== Dataset extract ==
=-=-=-=-=

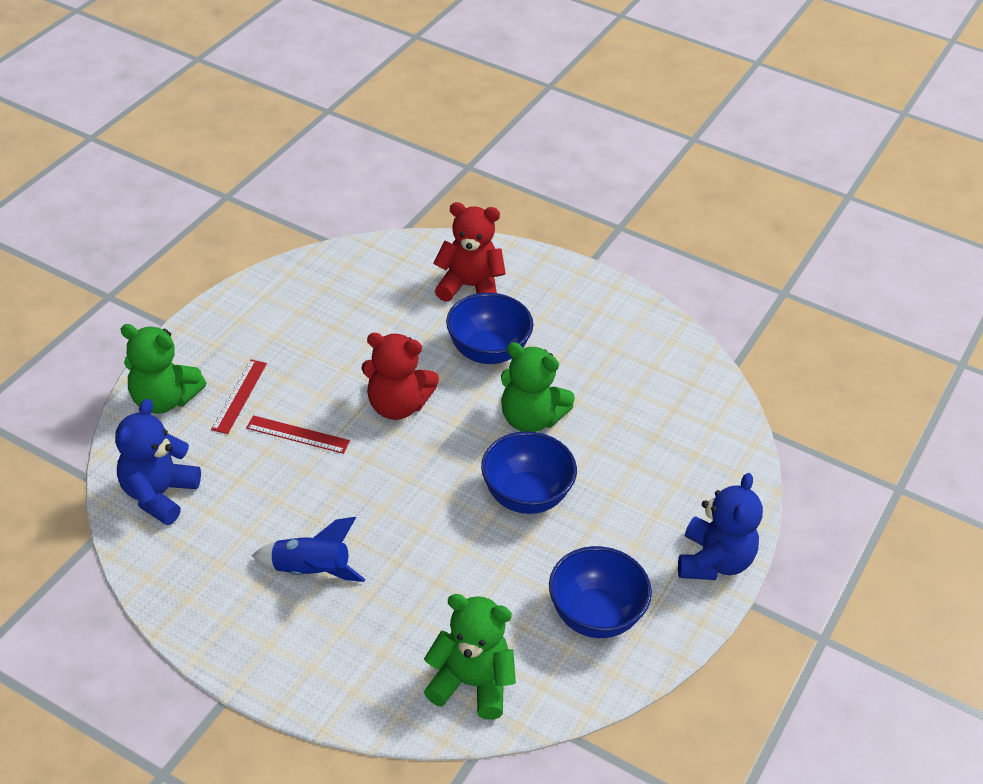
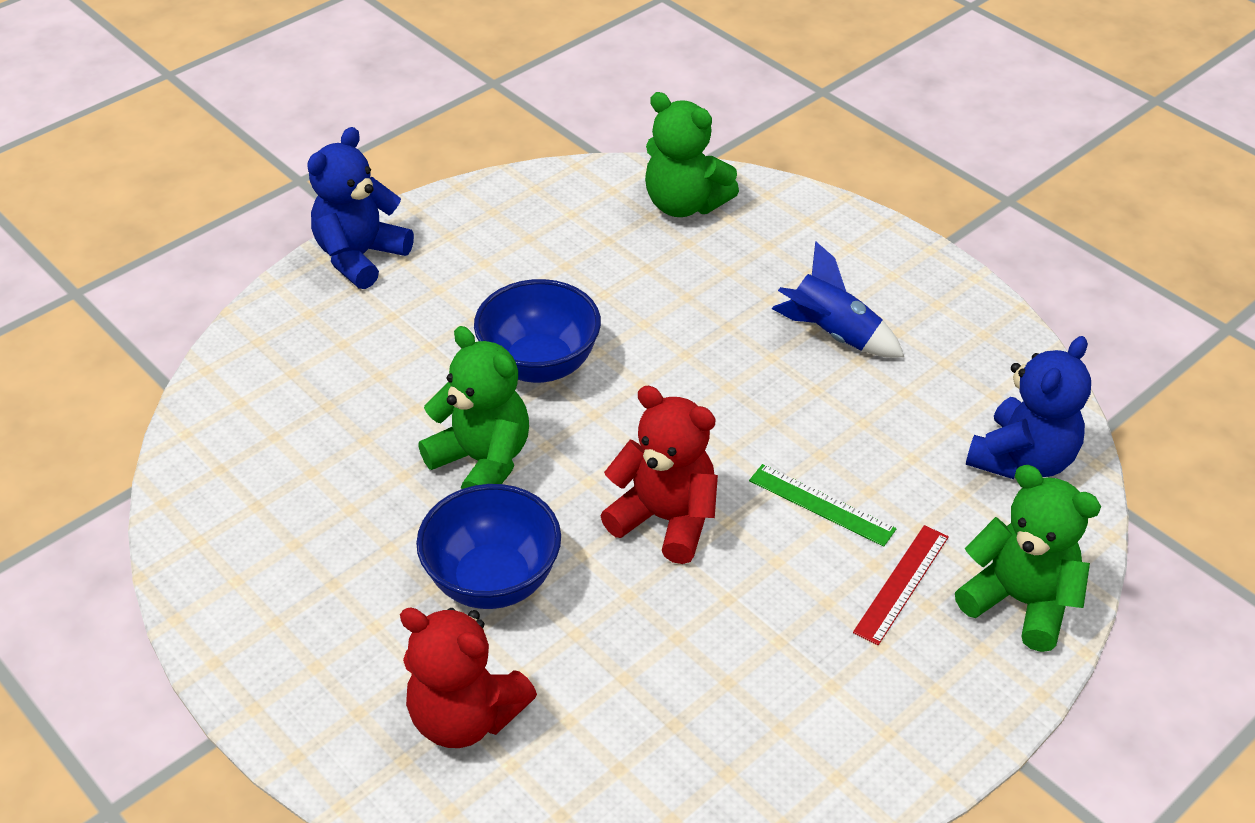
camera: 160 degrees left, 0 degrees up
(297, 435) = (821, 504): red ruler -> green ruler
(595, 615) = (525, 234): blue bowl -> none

=-=-=-=-=

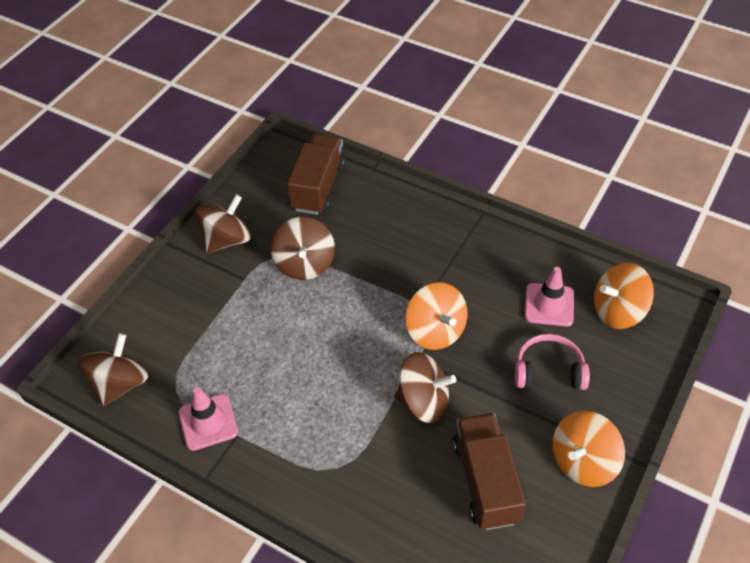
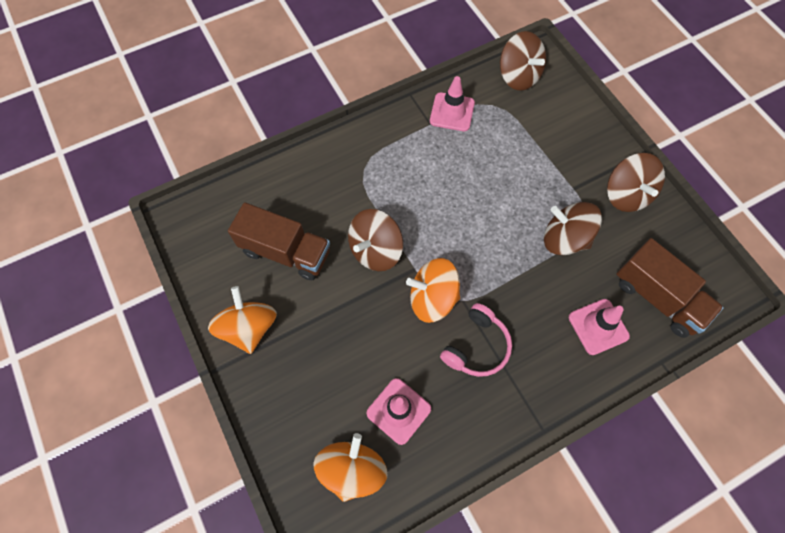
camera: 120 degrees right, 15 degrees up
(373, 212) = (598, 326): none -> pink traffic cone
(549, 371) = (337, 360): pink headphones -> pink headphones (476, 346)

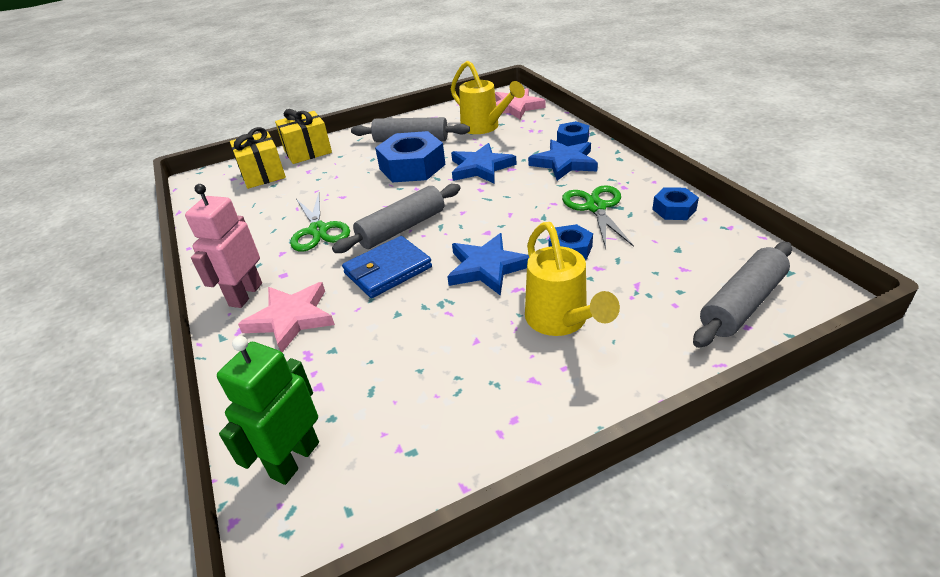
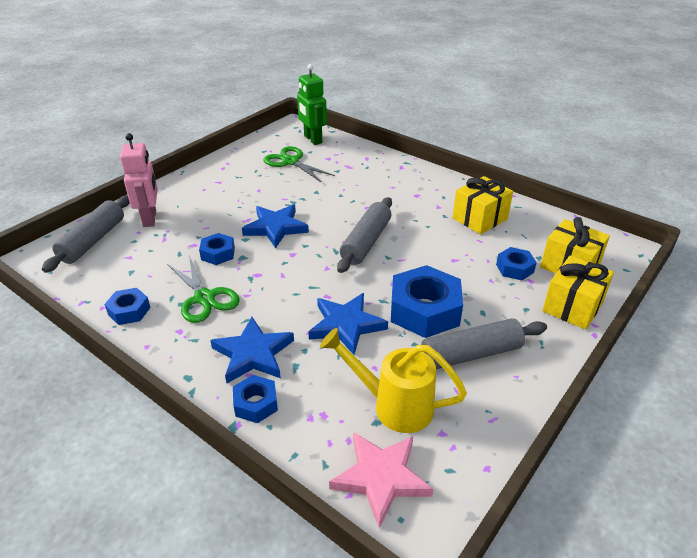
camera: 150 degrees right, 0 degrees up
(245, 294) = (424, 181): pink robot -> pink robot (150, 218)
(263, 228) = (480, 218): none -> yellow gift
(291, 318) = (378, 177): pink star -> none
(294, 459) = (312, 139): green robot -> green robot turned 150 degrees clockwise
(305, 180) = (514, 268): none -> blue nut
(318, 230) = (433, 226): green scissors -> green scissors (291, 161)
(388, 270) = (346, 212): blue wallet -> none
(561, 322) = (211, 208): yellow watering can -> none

=-=-=-=-=

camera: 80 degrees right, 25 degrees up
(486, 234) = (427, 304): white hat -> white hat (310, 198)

=-=-=-=-=

Copy out the range of lines above starting at the line with "camera: 150 degrees right, 0 degrees up" and ending at the line with "(294, 459) = (312, 139): green", exactly and including both.

== Answer to this problem ==
camera: 150 degrees right, 0 degrees up
(245, 294) = (424, 181): pink robot -> pink robot (150, 218)
(263, 228) = (480, 218): none -> yellow gift
(291, 318) = (378, 177): pink star -> none
(294, 459) = (312, 139): green robot -> green robot turned 150 degrees clockwise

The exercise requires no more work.